Exercise data
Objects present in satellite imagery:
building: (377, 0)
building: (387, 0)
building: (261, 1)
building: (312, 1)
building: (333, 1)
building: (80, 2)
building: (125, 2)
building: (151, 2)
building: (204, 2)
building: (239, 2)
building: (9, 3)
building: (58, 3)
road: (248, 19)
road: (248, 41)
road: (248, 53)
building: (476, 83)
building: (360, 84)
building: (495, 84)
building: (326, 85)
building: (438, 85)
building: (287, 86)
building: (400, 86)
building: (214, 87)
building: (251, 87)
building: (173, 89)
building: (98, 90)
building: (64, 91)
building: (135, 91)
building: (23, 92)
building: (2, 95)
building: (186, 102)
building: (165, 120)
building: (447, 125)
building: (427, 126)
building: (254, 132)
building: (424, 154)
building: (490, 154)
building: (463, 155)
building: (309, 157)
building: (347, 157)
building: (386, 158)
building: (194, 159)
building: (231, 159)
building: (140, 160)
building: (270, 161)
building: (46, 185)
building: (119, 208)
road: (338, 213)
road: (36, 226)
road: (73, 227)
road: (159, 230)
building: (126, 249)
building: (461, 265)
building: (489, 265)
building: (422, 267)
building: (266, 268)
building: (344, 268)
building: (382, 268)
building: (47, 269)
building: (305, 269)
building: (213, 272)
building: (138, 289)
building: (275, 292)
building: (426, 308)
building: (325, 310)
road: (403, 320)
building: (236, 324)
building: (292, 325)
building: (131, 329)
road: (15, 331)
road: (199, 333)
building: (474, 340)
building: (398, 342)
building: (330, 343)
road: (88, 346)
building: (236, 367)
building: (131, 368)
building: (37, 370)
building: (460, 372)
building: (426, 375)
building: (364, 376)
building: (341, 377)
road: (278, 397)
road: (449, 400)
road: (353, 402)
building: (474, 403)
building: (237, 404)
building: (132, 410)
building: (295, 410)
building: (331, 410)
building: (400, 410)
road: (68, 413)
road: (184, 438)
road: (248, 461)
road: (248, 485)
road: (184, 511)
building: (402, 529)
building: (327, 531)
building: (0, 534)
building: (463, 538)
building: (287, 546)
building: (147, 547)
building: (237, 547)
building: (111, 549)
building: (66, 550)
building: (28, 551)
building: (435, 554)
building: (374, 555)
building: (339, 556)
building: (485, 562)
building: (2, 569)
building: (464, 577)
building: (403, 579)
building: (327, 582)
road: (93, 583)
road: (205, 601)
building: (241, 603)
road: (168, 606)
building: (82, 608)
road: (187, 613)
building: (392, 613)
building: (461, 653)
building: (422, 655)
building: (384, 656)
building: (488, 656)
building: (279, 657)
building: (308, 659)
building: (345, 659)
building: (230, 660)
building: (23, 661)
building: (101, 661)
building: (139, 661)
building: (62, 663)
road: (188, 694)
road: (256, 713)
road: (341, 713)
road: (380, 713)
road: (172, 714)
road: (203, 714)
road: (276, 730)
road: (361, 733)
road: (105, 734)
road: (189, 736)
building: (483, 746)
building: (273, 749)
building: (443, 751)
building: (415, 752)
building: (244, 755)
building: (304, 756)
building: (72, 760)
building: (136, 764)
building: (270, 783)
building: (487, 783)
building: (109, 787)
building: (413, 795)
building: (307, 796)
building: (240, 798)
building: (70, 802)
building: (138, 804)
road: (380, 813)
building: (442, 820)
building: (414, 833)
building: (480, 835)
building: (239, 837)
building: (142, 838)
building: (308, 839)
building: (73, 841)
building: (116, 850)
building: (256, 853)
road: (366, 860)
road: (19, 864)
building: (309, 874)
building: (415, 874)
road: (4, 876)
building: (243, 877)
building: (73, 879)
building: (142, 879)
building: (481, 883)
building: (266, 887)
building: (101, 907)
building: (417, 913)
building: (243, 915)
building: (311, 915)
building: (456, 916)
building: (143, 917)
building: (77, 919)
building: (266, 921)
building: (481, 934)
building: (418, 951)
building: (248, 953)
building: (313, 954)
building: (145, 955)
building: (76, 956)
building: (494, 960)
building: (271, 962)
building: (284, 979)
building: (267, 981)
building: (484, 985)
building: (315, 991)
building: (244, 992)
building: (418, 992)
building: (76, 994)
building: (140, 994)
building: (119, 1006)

What the task requires
Copy the lines above exactly, leaving every word as it is.

Response area
Objects present in satellite imagery:
building: (377, 0)
building: (387, 0)
building: (261, 1)
building: (312, 1)
building: (333, 1)
building: (80, 2)
building: (125, 2)
building: (151, 2)
building: (204, 2)
building: (239, 2)
building: (9, 3)
building: (58, 3)
road: (248, 19)
road: (248, 41)
road: (248, 53)
building: (476, 83)
building: (360, 84)
building: (495, 84)
building: (326, 85)
building: (438, 85)
building: (287, 86)
building: (400, 86)
building: (214, 87)
building: (251, 87)
building: (173, 89)
building: (98, 90)
building: (64, 91)
building: (135, 91)
building: (23, 92)
building: (2, 95)
building: (186, 102)
building: (165, 120)
building: (447, 125)
building: (427, 126)
building: (254, 132)
building: (424, 154)
building: (490, 154)
building: (463, 155)
building: (309, 157)
building: (347, 157)
building: (386, 158)
building: (194, 159)
building: (231, 159)
building: (140, 160)
building: (270, 161)
building: (46, 185)
building: (119, 208)
road: (338, 213)
road: (36, 226)
road: (73, 227)
road: (159, 230)
building: (126, 249)
building: (461, 265)
building: (489, 265)
building: (422, 267)
building: (266, 268)
building: (344, 268)
building: (382, 268)
building: (47, 269)
building: (305, 269)
building: (213, 272)
building: (138, 289)
building: (275, 292)
building: (426, 308)
building: (325, 310)
road: (403, 320)
building: (236, 324)
building: (292, 325)
building: (131, 329)
road: (15, 331)
road: (199, 333)
building: (474, 340)
building: (398, 342)
building: (330, 343)
road: (88, 346)
building: (236, 367)
building: (131, 368)
building: (37, 370)
building: (460, 372)
building: (426, 375)
building: (364, 376)
building: (341, 377)
road: (278, 397)
road: (449, 400)
road: (353, 402)
building: (474, 403)
building: (237, 404)
building: (132, 410)
building: (295, 410)
building: (331, 410)
building: (400, 410)
road: (68, 413)
road: (184, 438)
road: (248, 461)
road: (248, 485)
road: (184, 511)
building: (402, 529)
building: (327, 531)
building: (0, 534)
building: (463, 538)
building: (287, 546)
building: (147, 547)
building: (237, 547)
building: (111, 549)
building: (66, 550)
building: (28, 551)
building: (435, 554)
building: (374, 555)
building: (339, 556)
building: (485, 562)
building: (2, 569)
building: (464, 577)
building: (403, 579)
building: (327, 582)
road: (93, 583)
road: (205, 601)
building: (241, 603)
road: (168, 606)
building: (82, 608)
road: (187, 613)
building: (392, 613)
building: (461, 653)
building: (422, 655)
building: (384, 656)
building: (488, 656)
building: (279, 657)
building: (308, 659)
building: (345, 659)
building: (230, 660)
building: (23, 661)
building: (101, 661)
building: (139, 661)
building: (62, 663)
road: (188, 694)
road: (256, 713)
road: (341, 713)
road: (380, 713)
road: (172, 714)
road: (203, 714)
road: (276, 730)
road: (361, 733)
road: (105, 734)
road: (189, 736)
building: (483, 746)
building: (273, 749)
building: (443, 751)
building: (415, 752)
building: (244, 755)
building: (304, 756)
building: (72, 760)
building: (136, 764)
building: (270, 783)
building: (487, 783)
building: (109, 787)
building: (413, 795)
building: (307, 796)
building: (240, 798)
building: (70, 802)
building: (138, 804)
road: (380, 813)
building: (442, 820)
building: (414, 833)
building: (480, 835)
building: (239, 837)
building: (142, 838)
building: (308, 839)
building: (73, 841)
building: (116, 850)
building: (256, 853)
road: (366, 860)
road: (19, 864)
building: (309, 874)
building: (415, 874)
road: (4, 876)
building: (243, 877)
building: (73, 879)
building: (142, 879)
building: (481, 883)
building: (266, 887)
building: (101, 907)
building: (417, 913)
building: (243, 915)
building: (311, 915)
building: (456, 916)
building: (143, 917)
building: (77, 919)
building: (266, 921)
building: (481, 934)
building: (418, 951)
building: (248, 953)
building: (313, 954)
building: (145, 955)
building: (76, 956)
building: (494, 960)
building: (271, 962)
building: (284, 979)
building: (267, 981)
building: (484, 985)
building: (315, 991)
building: (244, 992)
building: (418, 992)
building: (76, 994)
building: (140, 994)
building: (119, 1006)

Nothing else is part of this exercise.